Directions for this task: For this exercise, return the line containing "BT1: JDY-31 -> HC-06" and every line after it through the end of the records below, without alteration.

Given data:
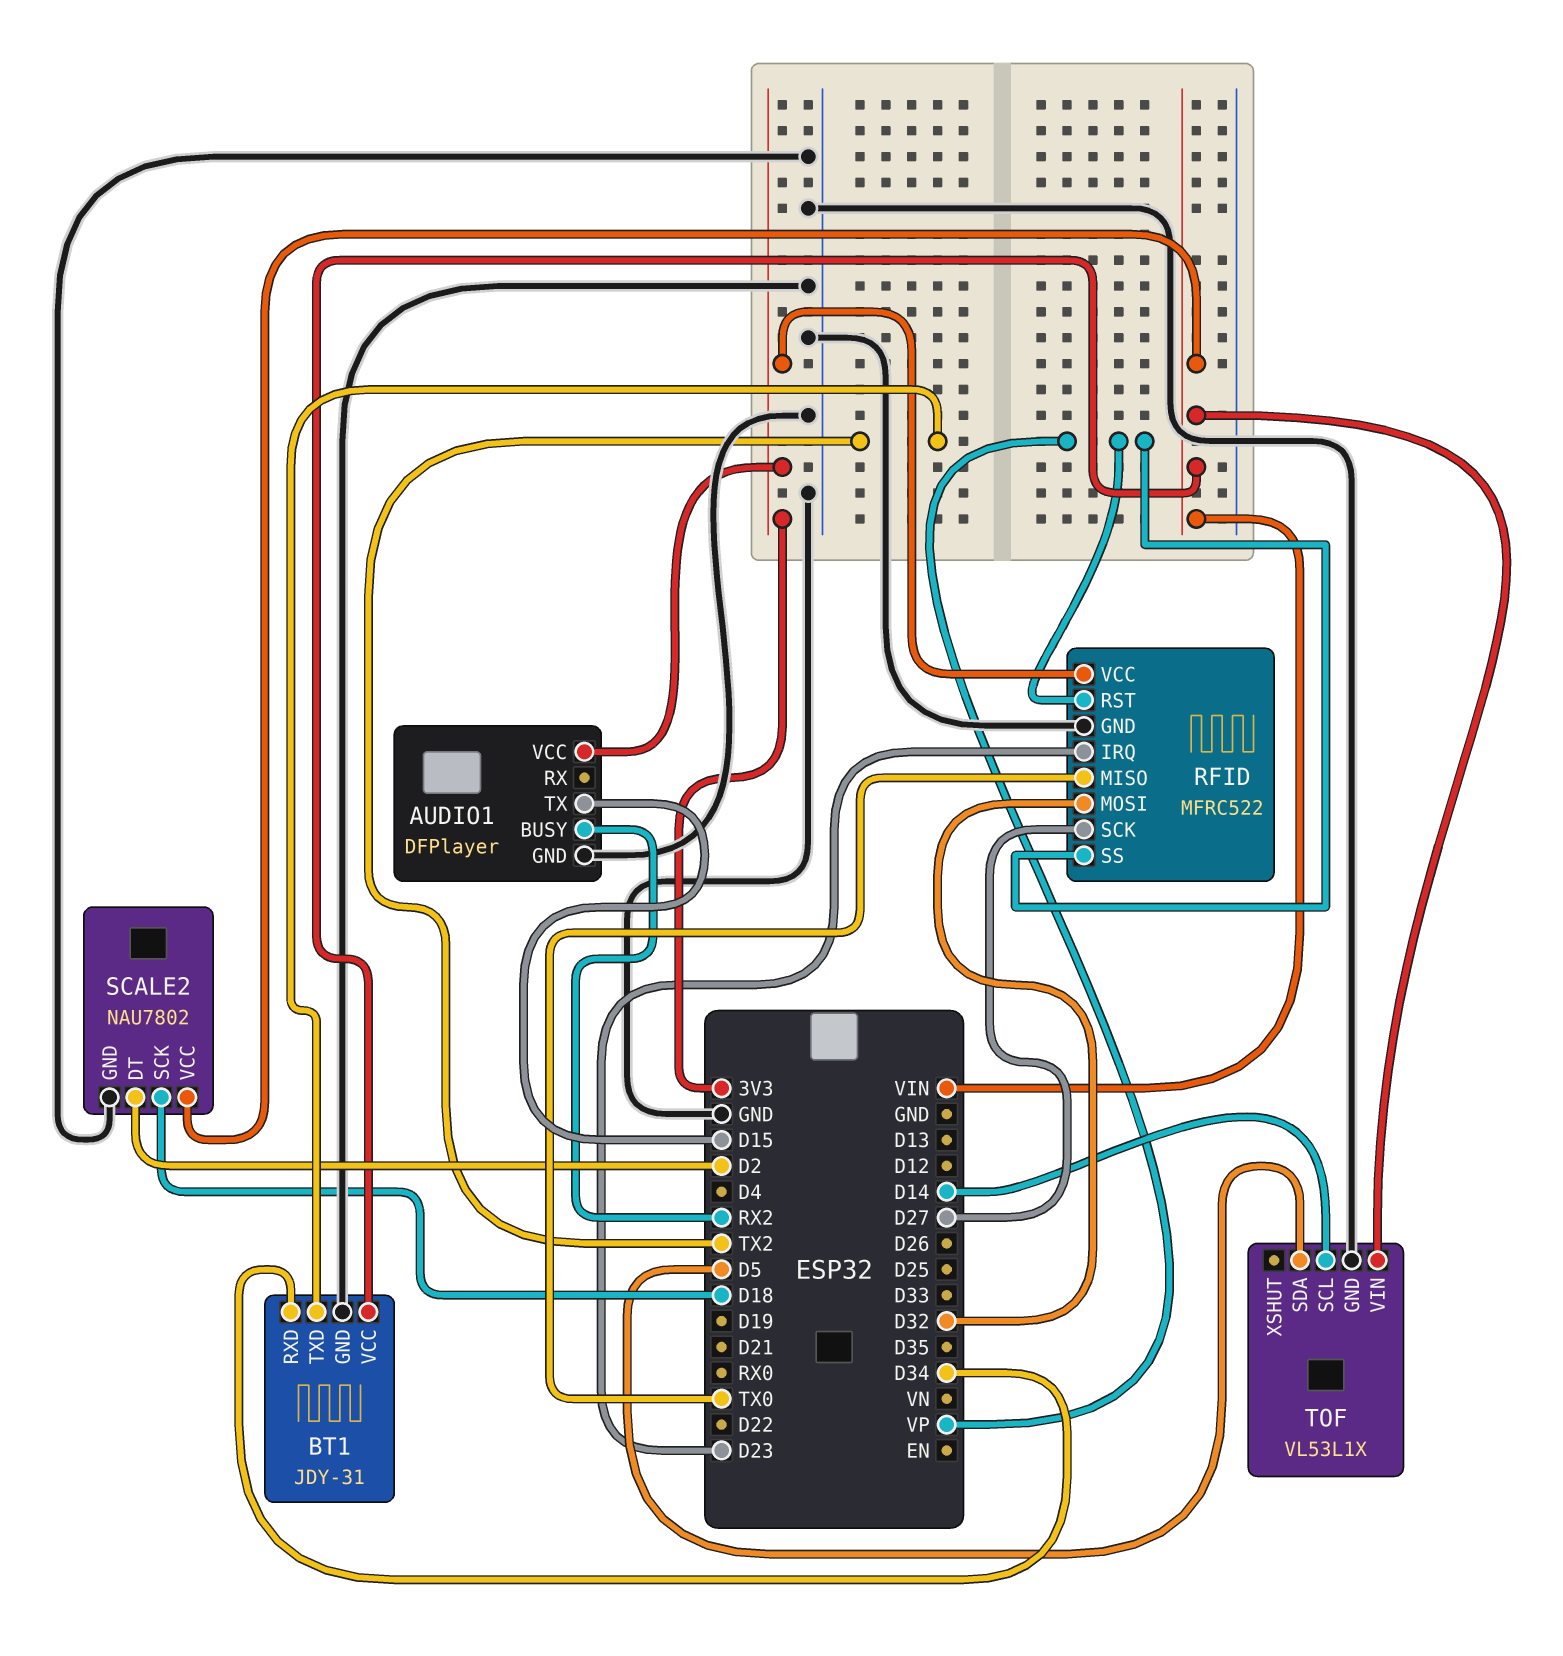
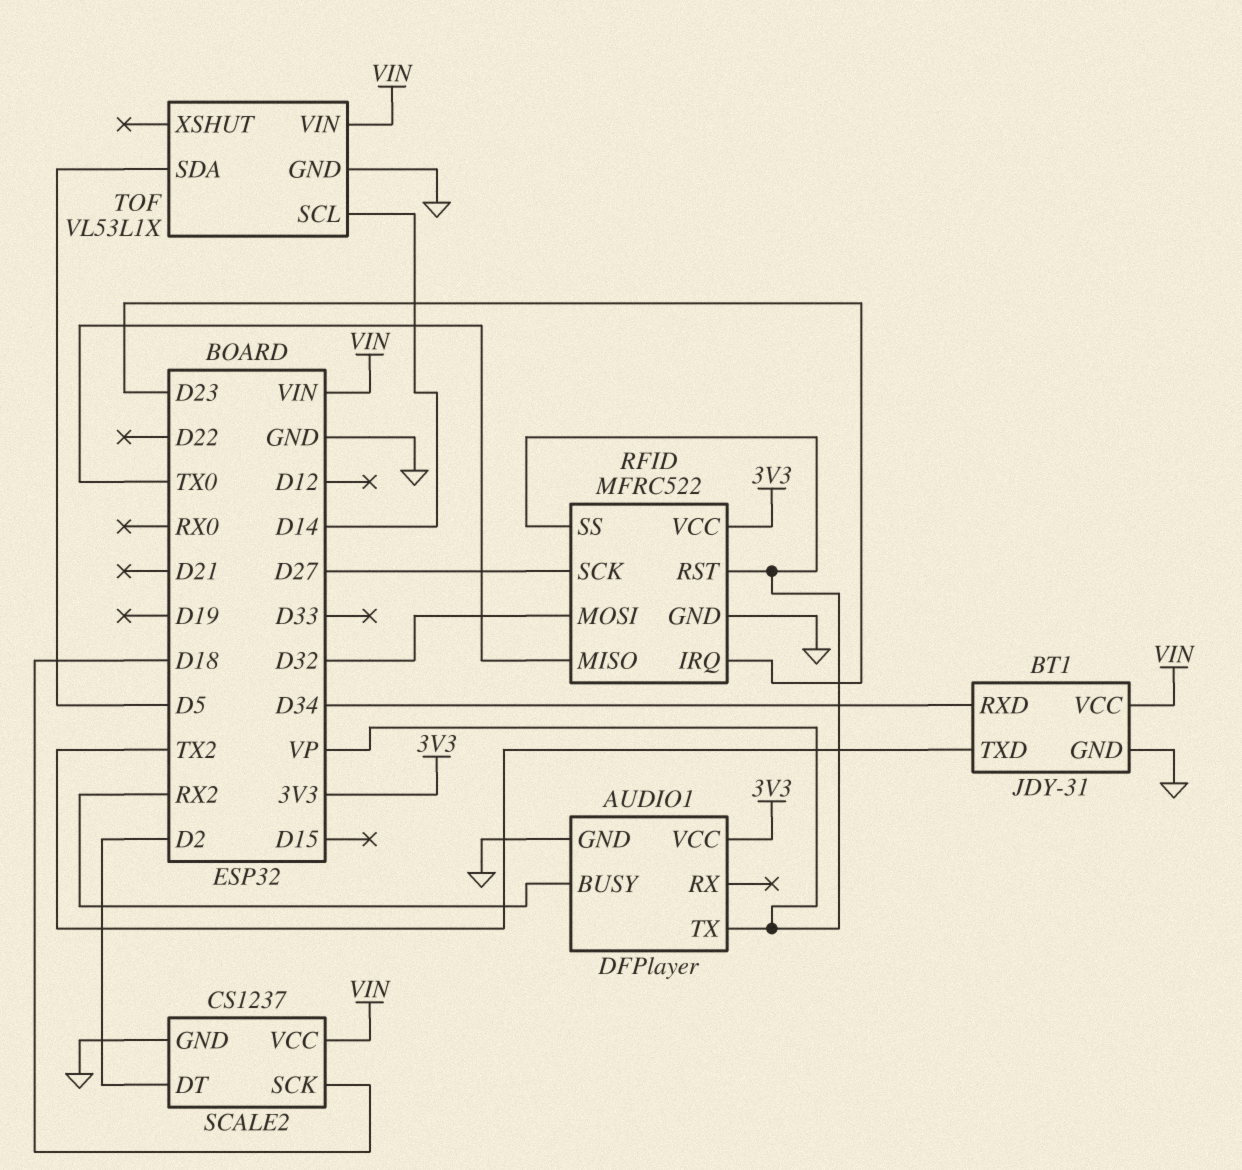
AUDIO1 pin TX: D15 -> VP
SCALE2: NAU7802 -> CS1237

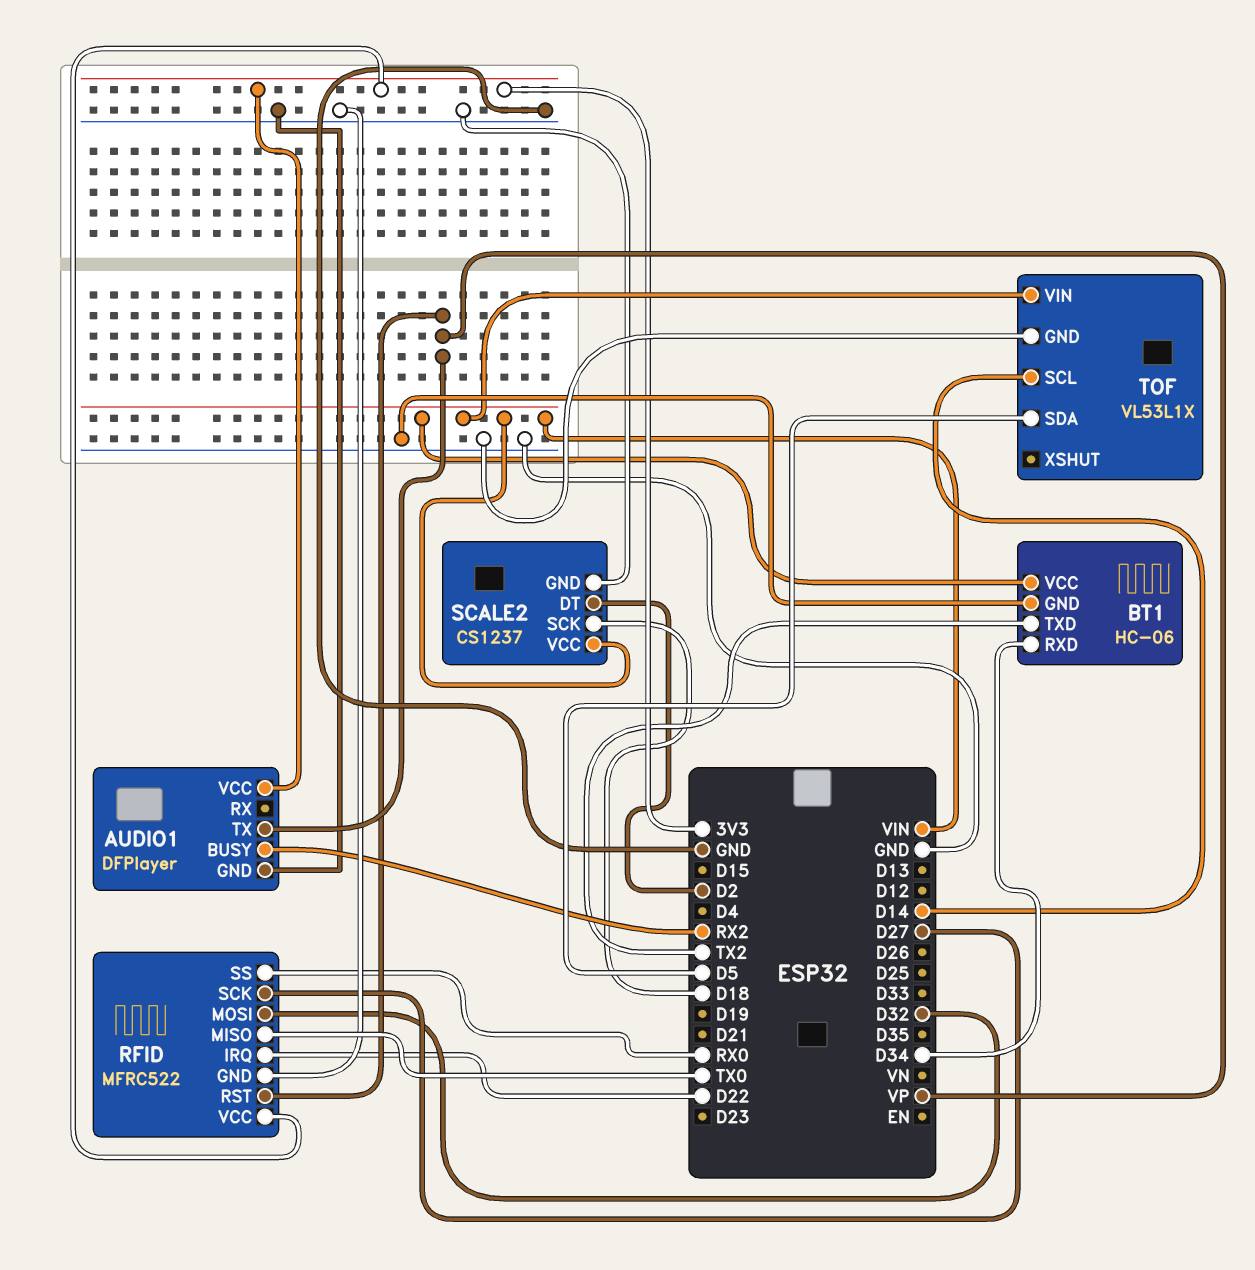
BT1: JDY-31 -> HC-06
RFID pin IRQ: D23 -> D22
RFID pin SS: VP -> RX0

Output of the task:
BT1: JDY-31 -> HC-06
RFID pin IRQ: D23 -> D22
RFID pin SS: VP -> RX0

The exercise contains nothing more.